▶ Task details
Would you transcribe exactly the lines from the beginning of the records below through the line with "turned,Bleistift [gelb],[671 634],,[247", both included, omitting the pictures?

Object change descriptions

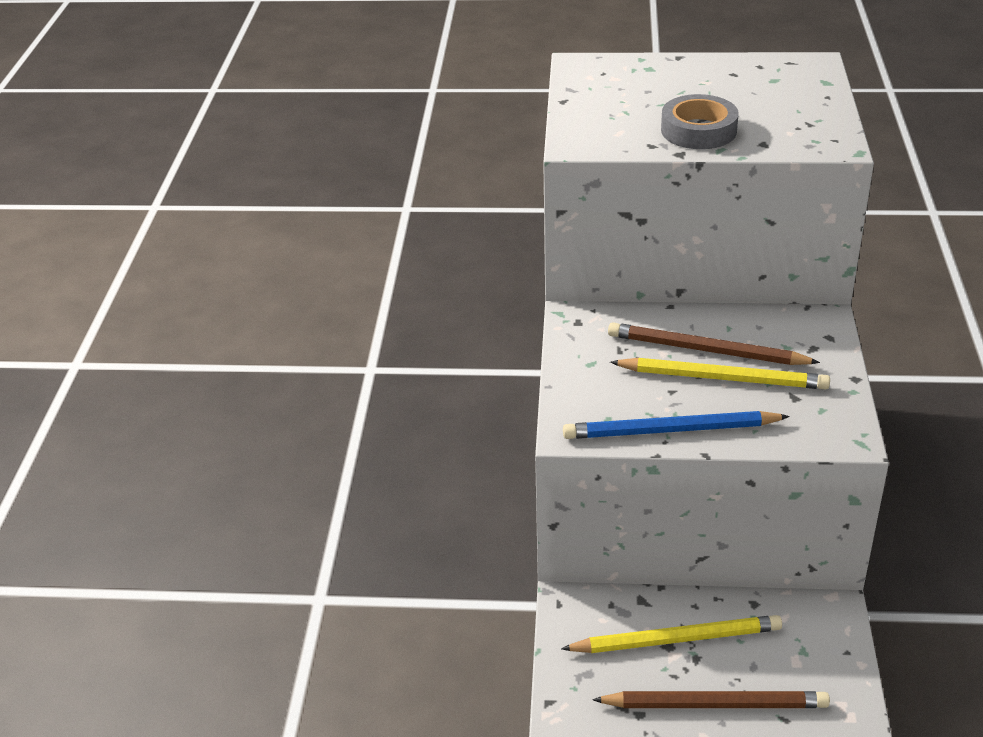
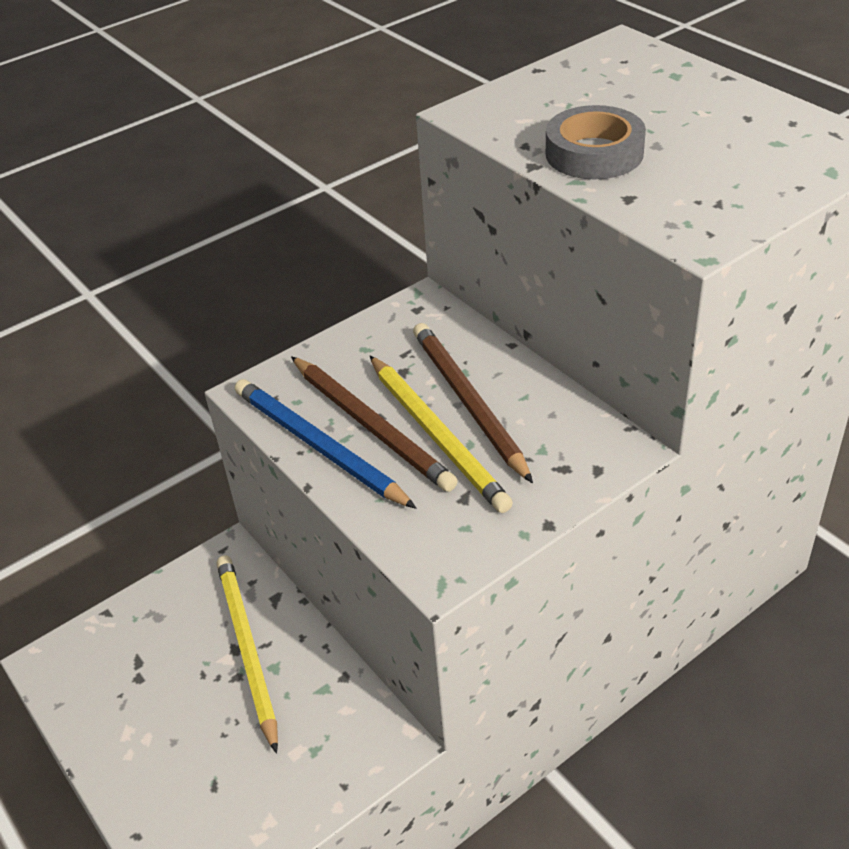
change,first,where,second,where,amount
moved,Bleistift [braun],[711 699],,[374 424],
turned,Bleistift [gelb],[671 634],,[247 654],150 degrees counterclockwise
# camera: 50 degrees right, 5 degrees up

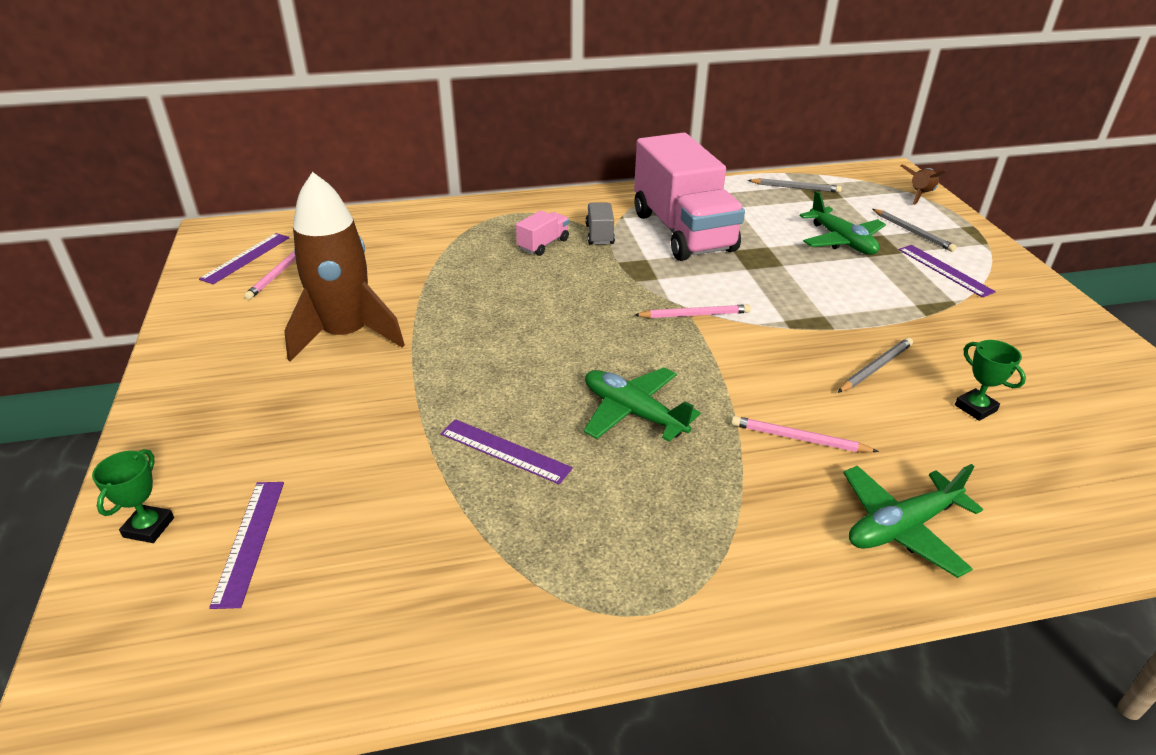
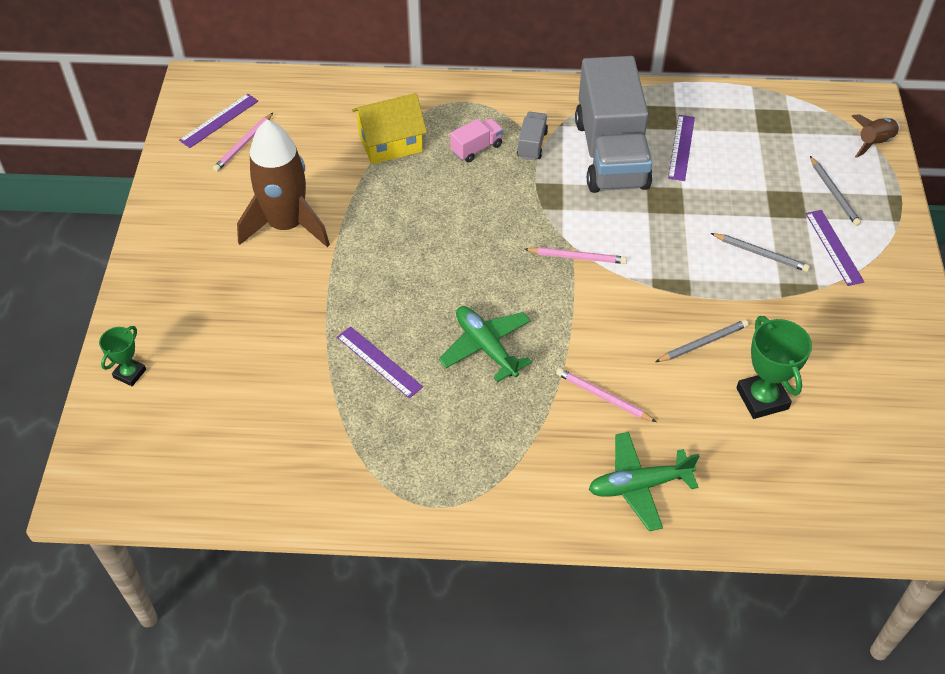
change,first,where,second,where,amount
removed,Flugzeug [grün],[843 223],,,
added,,,Haus [gelb],[389 128],
moved,Lineal [lila],[246 545],,[681 148],
moved,Bleistift [grau],[795 185],,[760 252],
recoloured,Lastwagen [rosa],[689 196],Lastwagen [grau],[613 124],
resized,Pokal [grün],[990 380],,[774 367],x1.66
# camera: 15 degrees right, 15 degrees up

▶ Answer space
change,first,where,second,where,amount
moved,Bleistift [braun],[711 699],,[374 424],
turned,Bleistift [gelb],[671 634],,[247 654],150 degrees counterclockwise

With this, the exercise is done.